◆ Task prompt: Write out the whole listing again so that each line matches the original.

┄┄┄┄┄┄┄┄┄┄┄┄┄┄┄┄┄┄┄┄

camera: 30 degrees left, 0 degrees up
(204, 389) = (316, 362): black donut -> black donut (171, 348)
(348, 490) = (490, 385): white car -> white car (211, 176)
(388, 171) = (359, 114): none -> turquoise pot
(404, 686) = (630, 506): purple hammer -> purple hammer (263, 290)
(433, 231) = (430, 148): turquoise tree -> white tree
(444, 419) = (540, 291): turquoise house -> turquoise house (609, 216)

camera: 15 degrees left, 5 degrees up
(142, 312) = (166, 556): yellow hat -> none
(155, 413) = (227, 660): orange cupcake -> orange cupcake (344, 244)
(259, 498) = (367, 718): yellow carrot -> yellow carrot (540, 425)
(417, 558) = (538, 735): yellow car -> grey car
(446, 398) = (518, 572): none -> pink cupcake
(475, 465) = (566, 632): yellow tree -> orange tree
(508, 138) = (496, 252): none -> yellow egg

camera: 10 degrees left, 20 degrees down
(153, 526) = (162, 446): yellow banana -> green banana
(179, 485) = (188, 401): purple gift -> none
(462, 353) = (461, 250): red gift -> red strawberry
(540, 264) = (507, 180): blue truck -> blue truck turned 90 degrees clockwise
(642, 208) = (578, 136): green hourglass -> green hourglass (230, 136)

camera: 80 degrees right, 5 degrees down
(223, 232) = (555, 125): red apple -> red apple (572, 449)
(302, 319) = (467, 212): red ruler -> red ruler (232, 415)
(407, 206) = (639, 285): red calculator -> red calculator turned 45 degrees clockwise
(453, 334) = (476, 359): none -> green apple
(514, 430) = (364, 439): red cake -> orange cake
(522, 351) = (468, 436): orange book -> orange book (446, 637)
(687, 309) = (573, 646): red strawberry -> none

┄┄┄┄┄┄┄┄┄┄┄┄┄┄┄┄┄┄┄┄

◆ Output of the exercise:
camera: 30 degrees left, 0 degrees up
(204, 389) = (316, 362): black donut -> black donut (171, 348)
(348, 490) = (490, 385): white car -> white car (211, 176)
(388, 171) = (359, 114): none -> turquoise pot
(404, 686) = (630, 506): purple hammer -> purple hammer (263, 290)
(433, 231) = (430, 148): turquoise tree -> white tree
(444, 419) = (540, 291): turquoise house -> turquoise house (609, 216)

camera: 15 degrees left, 5 degrees up
(142, 312) = (166, 556): yellow hat -> none
(155, 413) = (227, 660): orange cupcake -> orange cupcake (344, 244)
(259, 498) = (367, 718): yellow carrot -> yellow carrot (540, 425)
(417, 558) = (538, 735): yellow car -> grey car
(446, 398) = (518, 572): none -> pink cupcake
(475, 465) = (566, 632): yellow tree -> orange tree
(508, 138) = (496, 252): none -> yellow egg

camera: 10 degrees left, 20 degrees down
(153, 526) = (162, 446): yellow banana -> green banana
(179, 485) = (188, 401): purple gift -> none
(462, 353) = (461, 250): red gift -> red strawberry
(540, 264) = (507, 180): blue truck -> blue truck turned 90 degrees clockwise
(642, 208) = (578, 136): green hourglass -> green hourglass (230, 136)

camera: 80 degrees right, 5 degrees down
(223, 232) = (555, 125): red apple -> red apple (572, 449)
(302, 319) = (467, 212): red ruler -> red ruler (232, 415)
(407, 206) = (639, 285): red calculator -> red calculator turned 45 degrees clockwise
(453, 334) = (476, 359): none -> green apple
(514, 430) = (364, 439): red cake -> orange cake
(522, 351) = (468, 436): orange book -> orange book (446, 637)
(687, 309) = (573, 646): red strawberry -> none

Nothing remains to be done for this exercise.